§ **BRIEF**
Please quote each line of the data below word for word, leaving out the pictures.
══ ENTRIES SHOWN ══
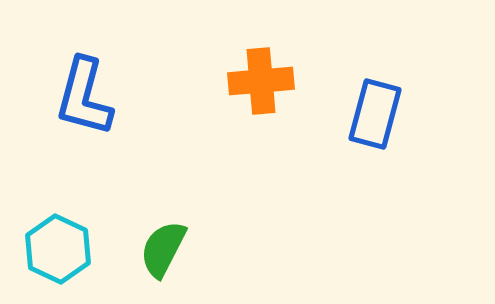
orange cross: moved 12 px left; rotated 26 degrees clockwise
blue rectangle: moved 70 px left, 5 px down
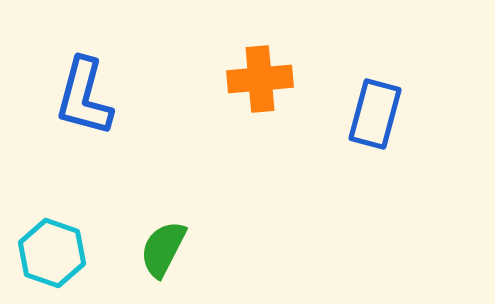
orange cross: moved 1 px left, 2 px up
cyan hexagon: moved 6 px left, 4 px down; rotated 6 degrees counterclockwise
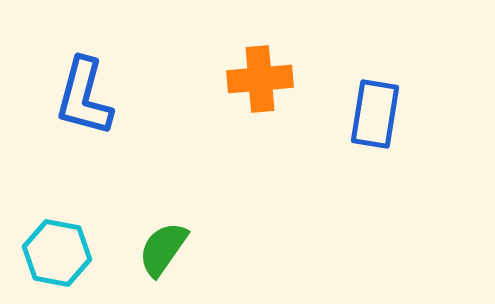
blue rectangle: rotated 6 degrees counterclockwise
green semicircle: rotated 8 degrees clockwise
cyan hexagon: moved 5 px right; rotated 8 degrees counterclockwise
═══
§ **TASK OUTPUT**
orange cross: moved 12 px left; rotated 26 degrees clockwise
blue rectangle: moved 70 px left, 5 px down
orange cross: moved 1 px left, 2 px up
cyan hexagon: moved 6 px left, 4 px down; rotated 6 degrees counterclockwise
blue rectangle: rotated 6 degrees counterclockwise
green semicircle: rotated 8 degrees clockwise
cyan hexagon: moved 5 px right; rotated 8 degrees counterclockwise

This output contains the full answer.